▶ REQUIRED WORK: Retype each line below precisely and omit all images.

[Data items]
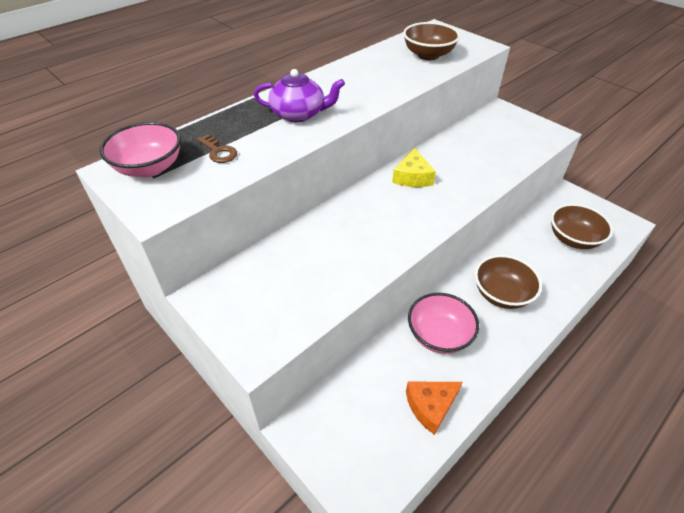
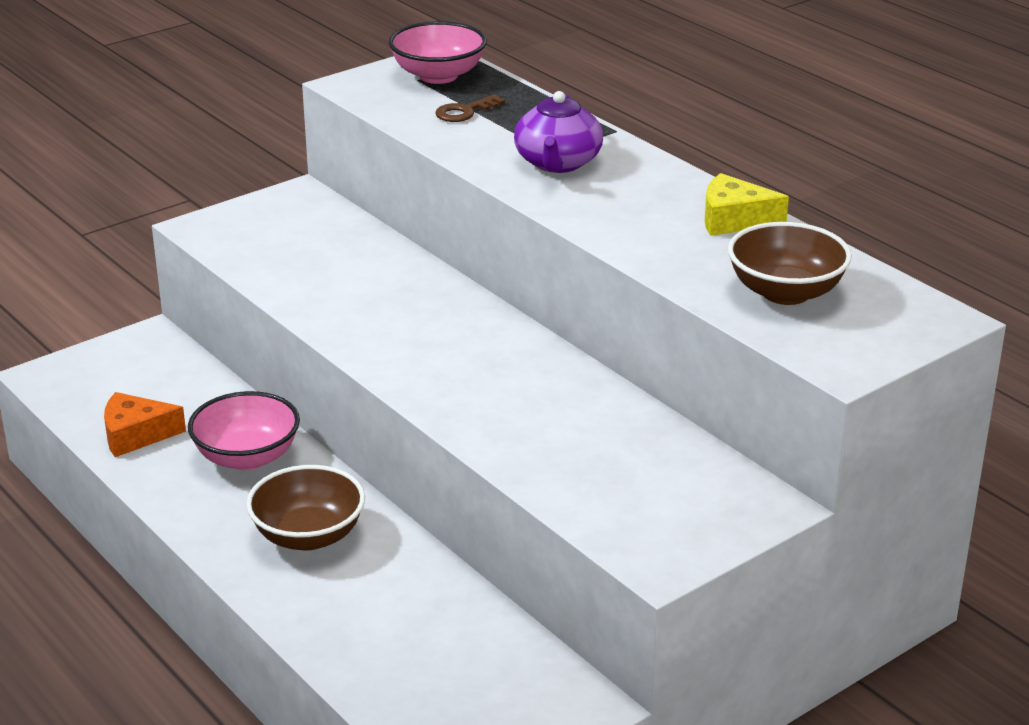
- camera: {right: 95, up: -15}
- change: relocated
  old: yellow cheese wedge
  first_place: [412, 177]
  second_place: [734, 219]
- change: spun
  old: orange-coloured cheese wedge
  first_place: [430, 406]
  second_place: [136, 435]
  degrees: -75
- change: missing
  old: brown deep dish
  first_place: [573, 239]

▶ OUTPUT:
- camera: {right: 95, up: -15}
- change: relocated
  old: yellow cheese wedge
  first_place: [412, 177]
  second_place: [734, 219]
- change: spun
  old: orange-coloured cheese wedge
  first_place: [430, 406]
  second_place: [136, 435]
  degrees: -75
- change: missing
  old: brown deep dish
  first_place: [573, 239]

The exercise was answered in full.